### Problem details:
Copy all lines below that use the word "brown".

### Records to use:
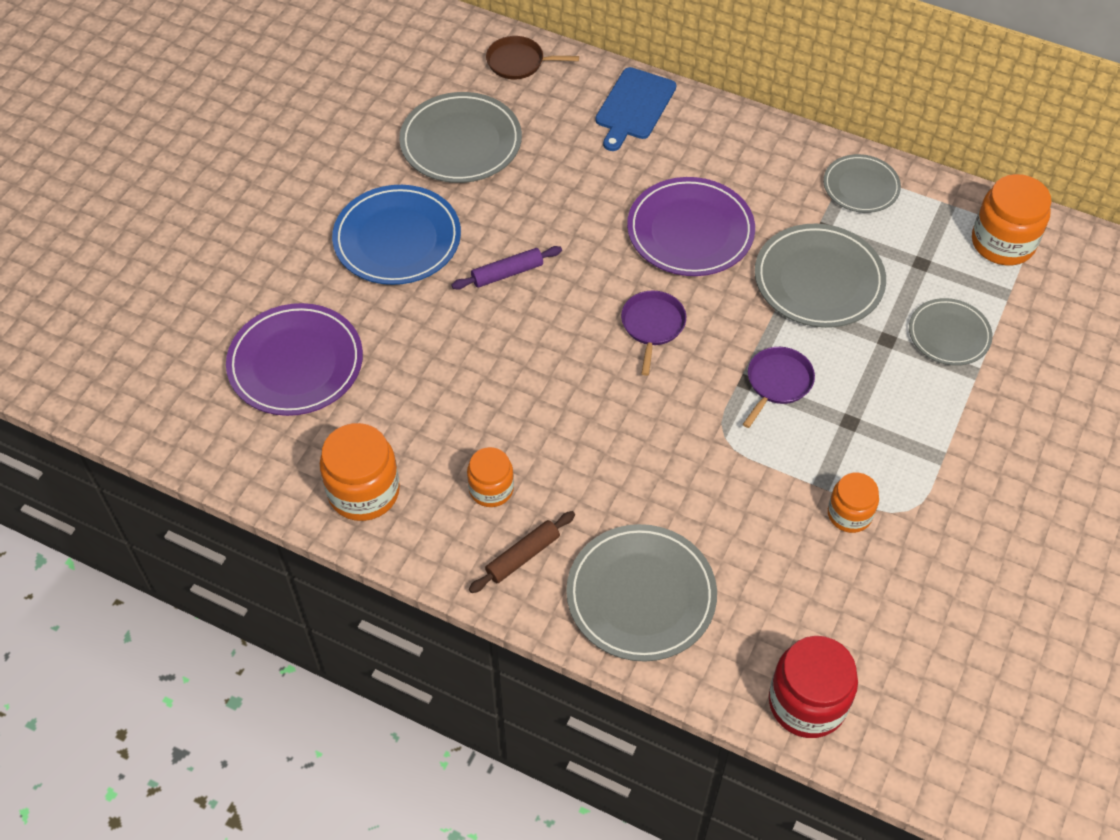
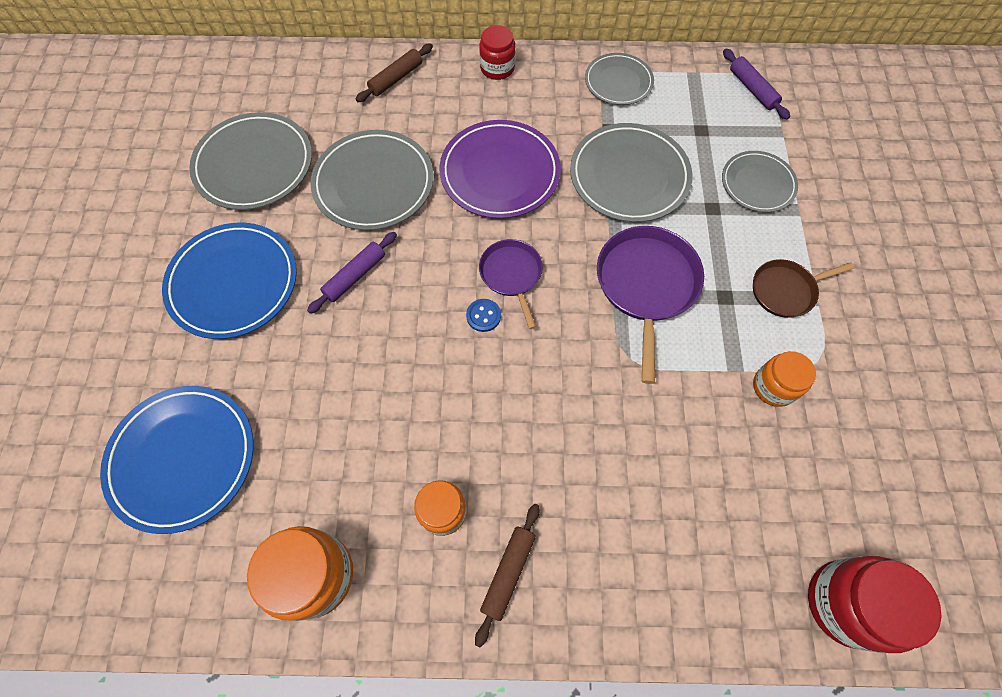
camera: 25 degrees left, 10 degrees up
(296, 363) = (183, 458): purple plate -> blue plate
(518, 62) = (275, 73): brown pan -> brown pan (785, 290)
(607, 350) = (483, 316): none -> blue button
(634, 107) = (396, 78): blue cutting board -> brown rolling pin
(641, 595) = (640, 561): grey plate -> grey plate (374, 183)
(741, 131) = (497, 68): none -> red jar
(777, 382) = (646, 285): purple pan -> purple pan, size x1.65
(1003, 242) = (752, 89): orange jar -> purple rolling pin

### Your solution:
(518, 62) = (275, 73): brown pan -> brown pan (785, 290)
(634, 107) = (396, 78): blue cutting board -> brown rolling pin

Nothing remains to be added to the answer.